■ REQUIRED WORK ■
Pictures aside, print all of the data below exactly as written.

■ DATASET CONTENT ■
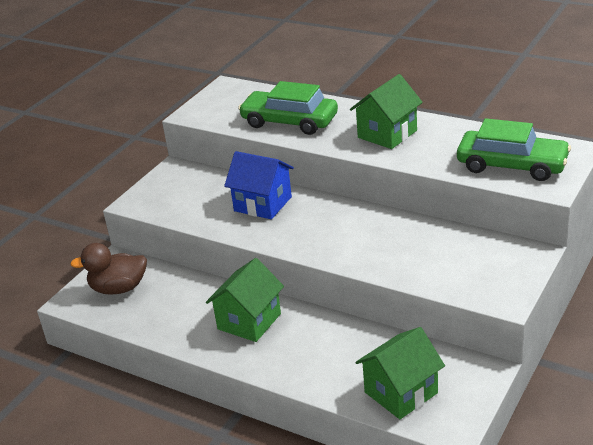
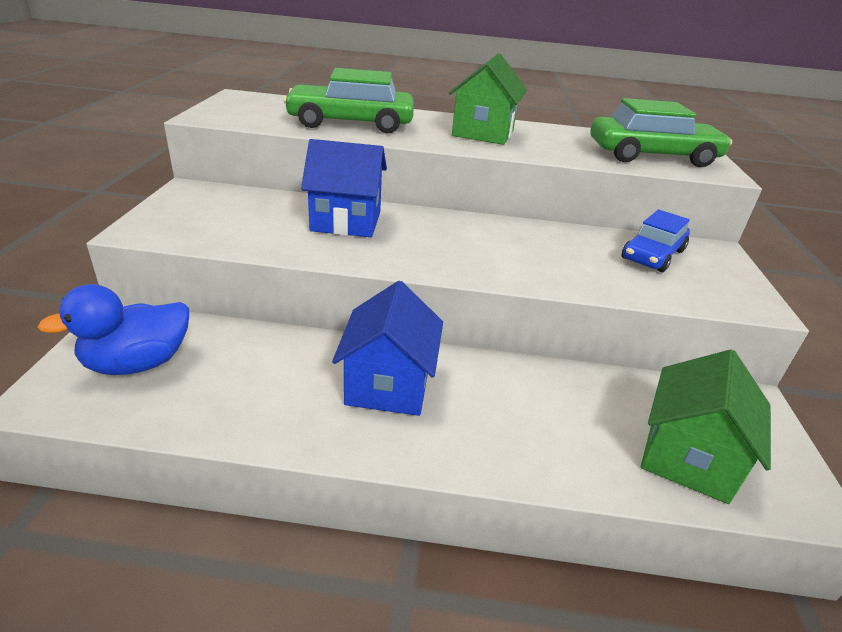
camera: 30 degrees left, 0 degrees up
(119, 288) = (138, 363): brown duck -> blue duck
(249, 321) = (388, 385): green house -> blue house
(471, 252) = (652, 255): none -> blue car

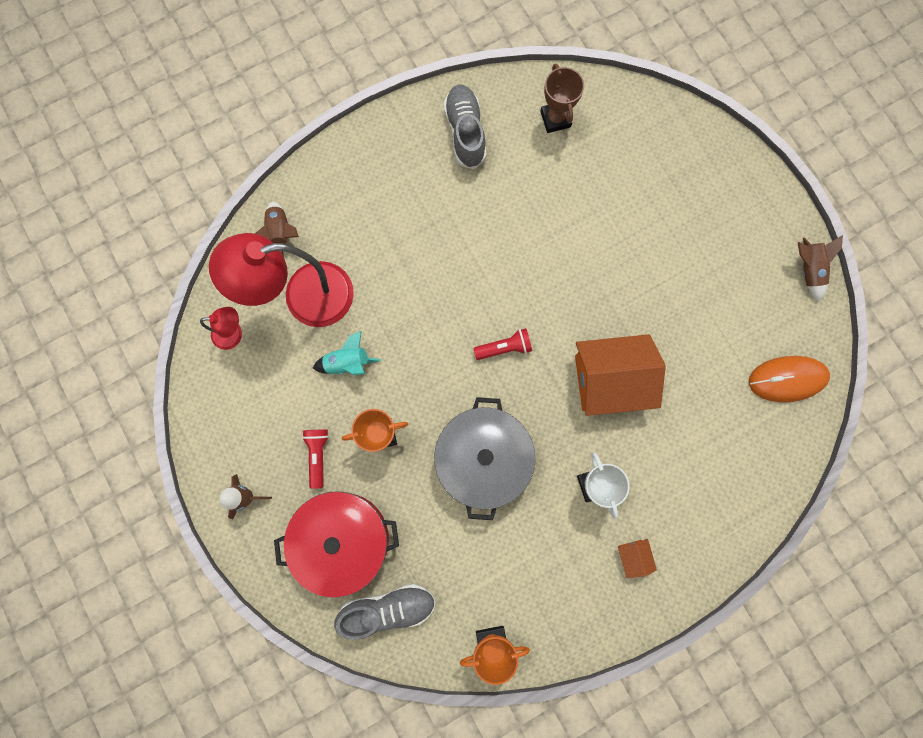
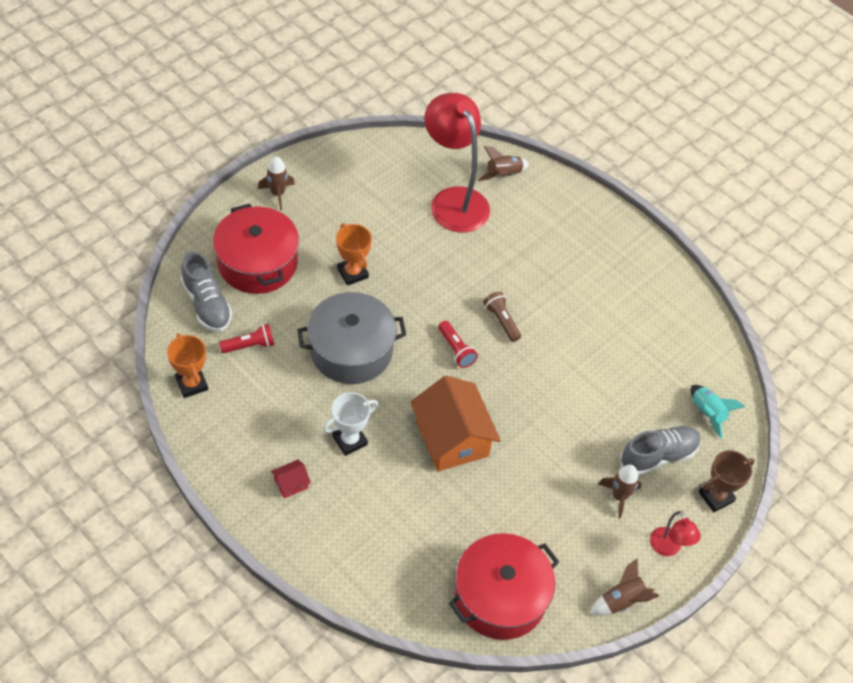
camera: 70 degrees right, 25 degrees down
(234, 334) = (408, 161): red lamp -> red lamp (668, 548)
(318, 455) = (323, 233): red flashlight -> red flashlight (249, 345)
(348, 362) = (407, 239): turquoise rocket -> turquoise rocket (707, 413)
(465, 132) = (645, 286): grey shoe -> grey shoe (658, 456)
(478, 291) = (501, 321): none -> brown flashlight
(555, 119) = (688, 353): brown trophy -> brown trophy (716, 497)
(633, 556) = (291, 483): orange house -> red house
(702, 237) = (619, 496): none -> brown rocket
(787, 379) = (500, 596): orange mouse -> red pot

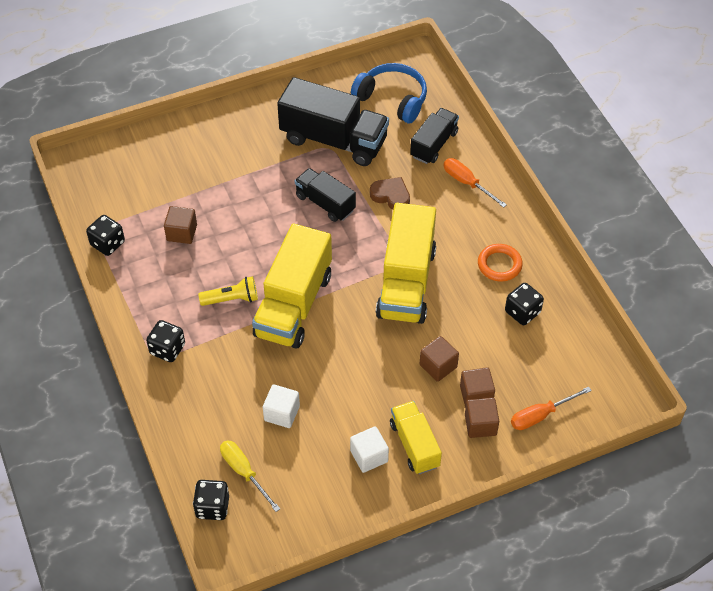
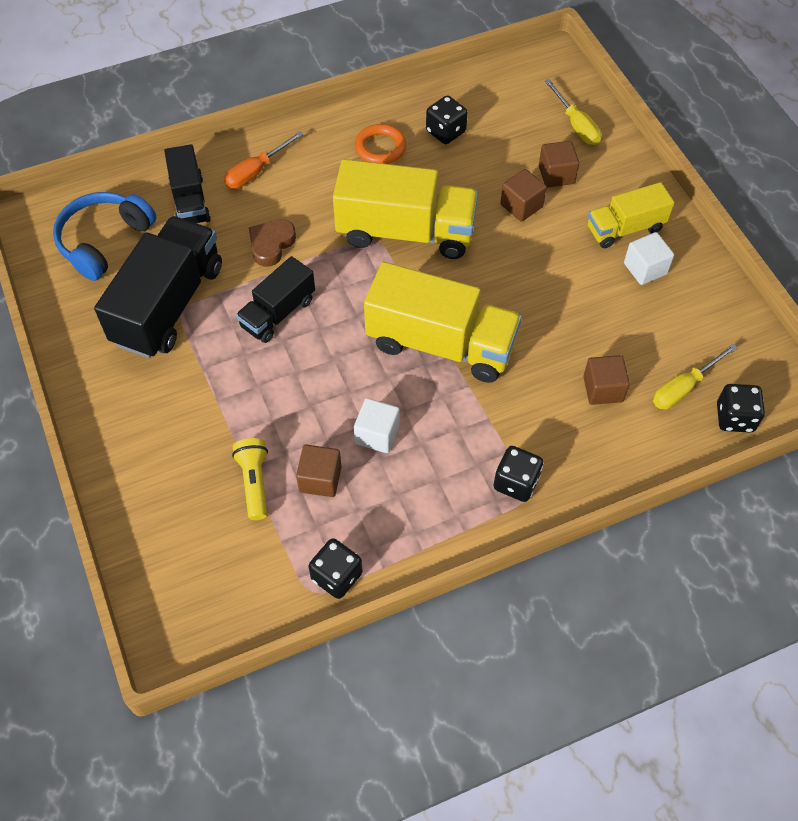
camera: 90 degrees left, 5 degrees up
(231, 299) = (433, 412): yellow flashlight -> yellow flashlight (254, 482)
(282, 413) = (599, 352): white cube -> white cube (377, 434)
(434, 144) = (190, 201): black truck -> black truck turned 135 degrees counterclockwise
(480, 425) = (593, 173): brown cube -> brown cube (603, 389)
(540, 415) = (576, 125): orange screwdriver -> yellow screwdriver

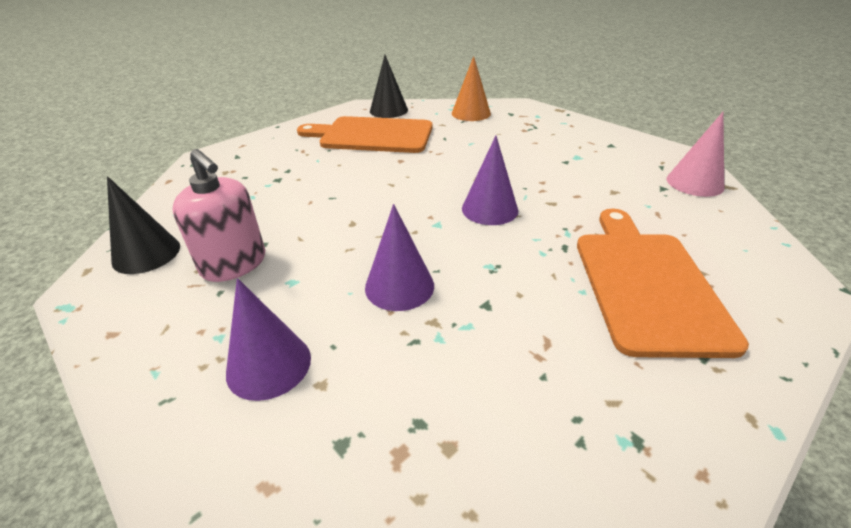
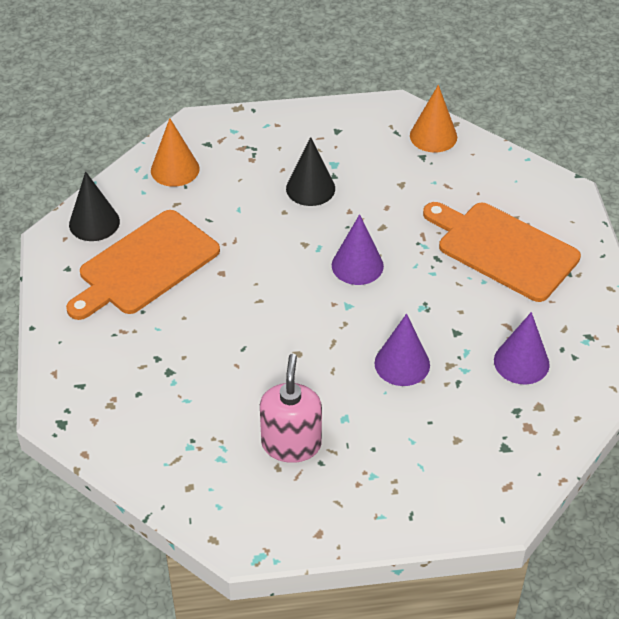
camera: 55 degrees left, 10 degrees up
(146, 254) = (223, 495): black cone -> black cone (310, 188)
(234, 264) = (291, 444): pink soap dispenser -> pink soap dispenser turned 75 degrees counterclockwise
(269, 365) = (421, 458): purple cone -> purple cone (521, 362)
(694, 183) = (433, 136): pink cone -> orange cone

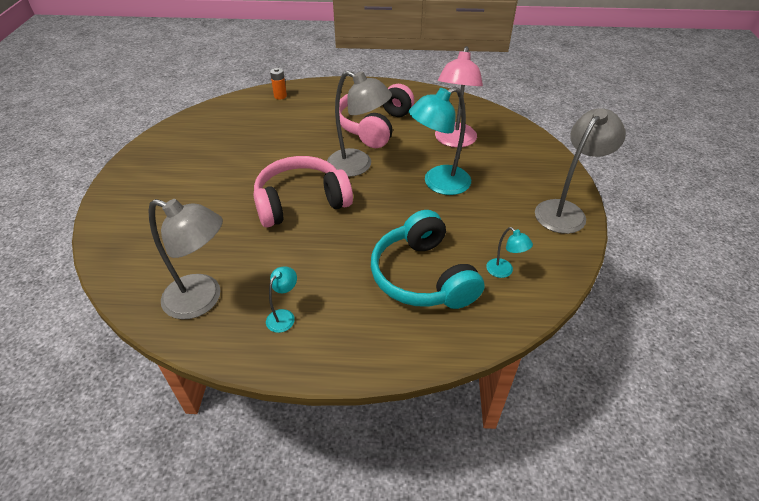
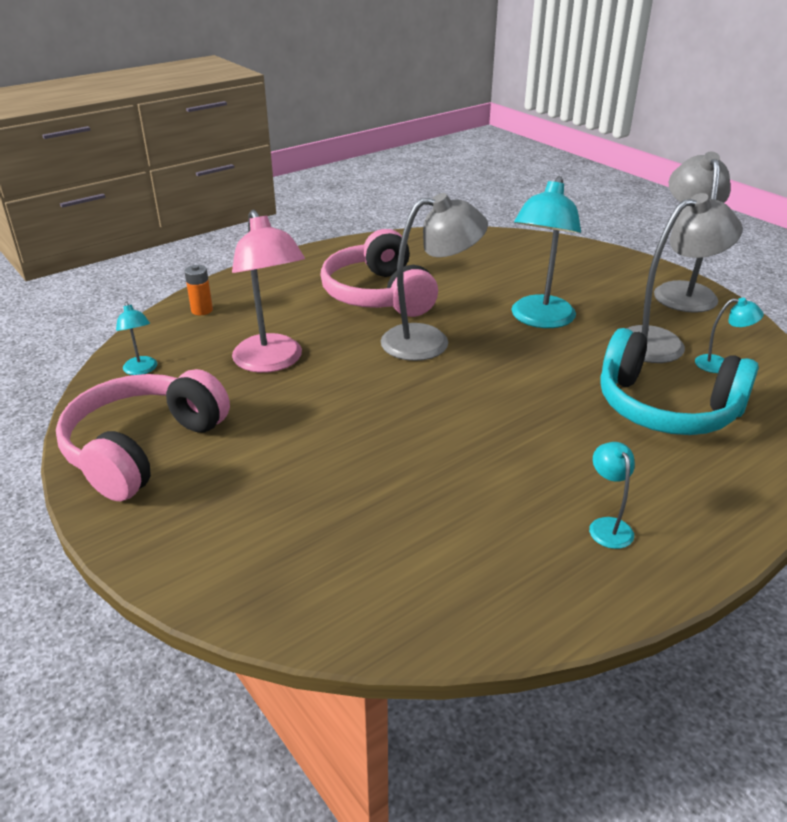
camera: 40 degrees left, 10 degrees down
(203, 300) = (491, 571): grey lamp -> grey lamp (662, 342)
(215, 116) = (141, 370): none -> turquoise lamp
(301, 202) = (427, 407): pink headphones -> pink headphones (143, 448)
(454, 141) = (488, 275): pink lamp -> pink lamp (272, 362)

■ WRITTEN SOLUTION ■
camera: 30 degrees left, 0 degrees up
(119, 288) = (138, 363): brown duck -> blue duck
(249, 321) = (388, 385): green house -> blue house
(471, 252) = (652, 255): none -> blue car

camera: 70 degrees right, 25 degrees down
(234, 334) = (408, 161): red lamp -> red lamp (668, 548)
(318, 455) = (323, 233): red flashlight -> red flashlight (249, 345)
(348, 362) = (407, 239): turquoise rocket -> turquoise rocket (707, 413)
(465, 132) = (645, 286): grey shoe -> grey shoe (658, 456)
(478, 291) = (501, 321): none -> brown flashlight
(555, 119) = (688, 353): brown trophy -> brown trophy (716, 497)
(633, 556) = (291, 483): orange house -> red house
(702, 237) = (619, 496): none -> brown rocket
(787, 379) = (500, 596): orange mouse -> red pot

camera: 90 degrees left, 5 degrees up
(231, 299) = (433, 412): yellow flashlight -> yellow flashlight (254, 482)
(282, 413) = (599, 352): white cube -> white cube (377, 434)
(434, 144) = (190, 201): black truck -> black truck turned 135 degrees counterclockwise
(480, 425) = (593, 173): brown cube -> brown cube (603, 389)
(540, 415) = (576, 125): orange screwdriver -> yellow screwdriver

camera: 55 degrees left, 10 degrees up
(146, 254) = (223, 495): black cone -> black cone (310, 188)
(234, 264) = (291, 444): pink soap dispenser -> pink soap dispenser turned 75 degrees counterclockwise
(269, 365) = (421, 458): purple cone -> purple cone (521, 362)
(694, 183) = (433, 136): pink cone -> orange cone

camera: 40 degrees left, 10 degrees down
(203, 300) = (491, 571): grey lamp -> grey lamp (662, 342)
(215, 116) = (141, 370): none -> turquoise lamp
(301, 202) = (427, 407): pink headphones -> pink headphones (143, 448)
(454, 141) = (488, 275): pink lamp -> pink lamp (272, 362)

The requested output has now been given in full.